Assignment »
Going through the data below, please show each line containing the string "lime".

──────── Source records ────────

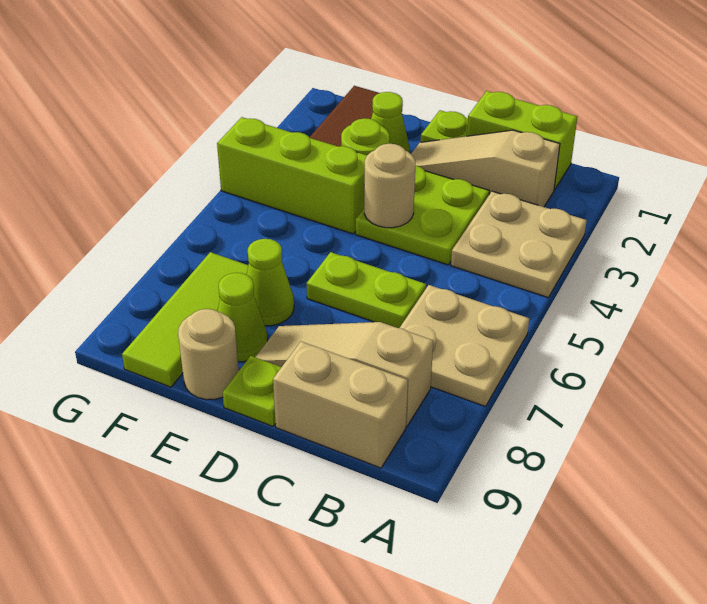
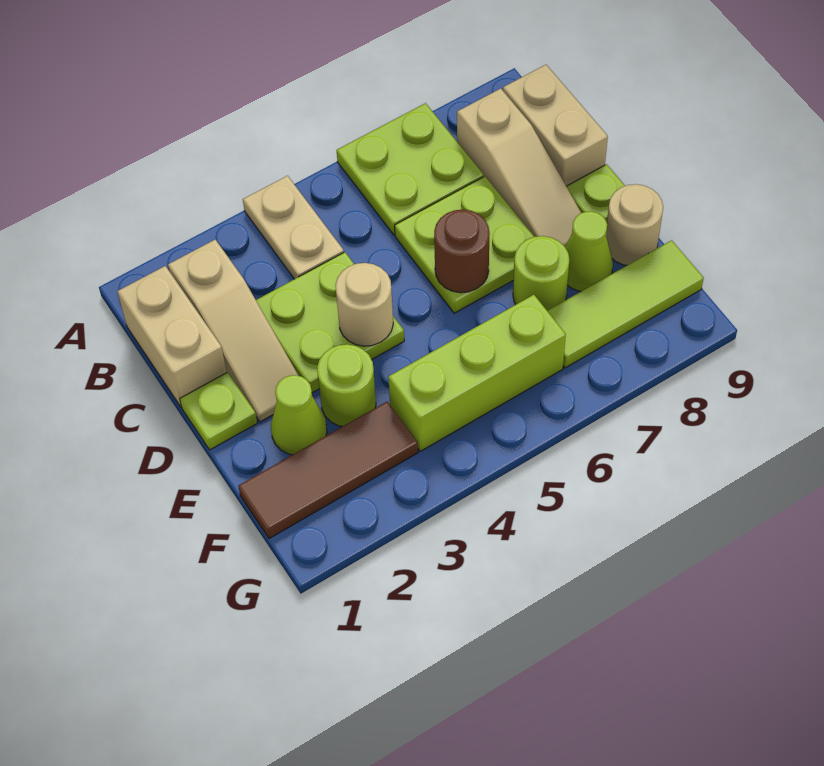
tan plate A3:B4 level 1 -> tan plate A4:B4 level 1
tan plate A6:B7 level 1 -> lime plate A6:B7 level 1
lime brick B1:C1 level 1 -> tan brick B1:C1 level 1
lime plate C6:D6 level 1 -> lime plate C6:D7 level 1
none -> brown round brick D6 level 2
lime brick E4:G4 level 1 -> lime brick F4:F6 level 1
lime cone E7 level 1 -> lime round brick E7 level 1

────────

Output of the task »
tan plate A6:B7 level 1 -> lime plate A6:B7 level 1
lime brick B1:C1 level 1 -> tan brick B1:C1 level 1
lime plate C6:D6 level 1 -> lime plate C6:D7 level 1
lime brick E4:G4 level 1 -> lime brick F4:F6 level 1
lime cone E7 level 1 -> lime round brick E7 level 1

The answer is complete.